# [WORK REQUIRED]
Can you return all of the data below word for word, leaving out the images?

══════════

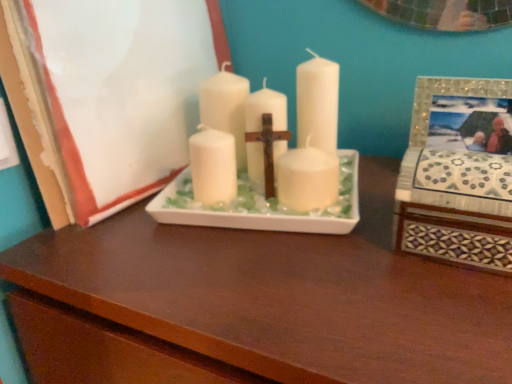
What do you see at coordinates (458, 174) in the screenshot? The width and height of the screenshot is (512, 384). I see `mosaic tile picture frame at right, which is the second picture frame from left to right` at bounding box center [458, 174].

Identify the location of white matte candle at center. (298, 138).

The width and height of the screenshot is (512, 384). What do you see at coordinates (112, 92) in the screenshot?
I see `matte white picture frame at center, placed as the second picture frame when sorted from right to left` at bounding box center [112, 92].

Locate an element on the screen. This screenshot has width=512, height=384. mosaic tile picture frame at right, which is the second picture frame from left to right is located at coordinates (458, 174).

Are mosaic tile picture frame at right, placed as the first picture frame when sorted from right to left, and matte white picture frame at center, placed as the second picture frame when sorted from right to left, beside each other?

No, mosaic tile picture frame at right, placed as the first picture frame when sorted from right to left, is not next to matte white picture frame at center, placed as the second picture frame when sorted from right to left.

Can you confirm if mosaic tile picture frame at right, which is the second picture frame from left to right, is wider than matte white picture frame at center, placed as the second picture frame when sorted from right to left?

══════════

# [ANSWER TO THIS PROBLEM]
What do you see at coordinates (458, 174) in the screenshot? The width and height of the screenshot is (512, 384). I see `mosaic tile picture frame at right, which is the second picture frame from left to right` at bounding box center [458, 174].

Identify the location of white matte candle at center. (298, 138).

The width and height of the screenshot is (512, 384). What do you see at coordinates (112, 92) in the screenshot?
I see `matte white picture frame at center, placed as the second picture frame when sorted from right to left` at bounding box center [112, 92].

Locate an element on the screen. This screenshot has width=512, height=384. mosaic tile picture frame at right, which is the second picture frame from left to right is located at coordinates (458, 174).

Are mosaic tile picture frame at right, placed as the first picture frame when sorted from right to left, and matte white picture frame at center, placed as the second picture frame when sorted from right to left, beside each other?

No, mosaic tile picture frame at right, placed as the first picture frame when sorted from right to left, is not next to matte white picture frame at center, placed as the second picture frame when sorted from right to left.

Can you confirm if mosaic tile picture frame at right, which is the second picture frame from left to right, is wider than matte white picture frame at center, placed as the second picture frame when sorted from right to left?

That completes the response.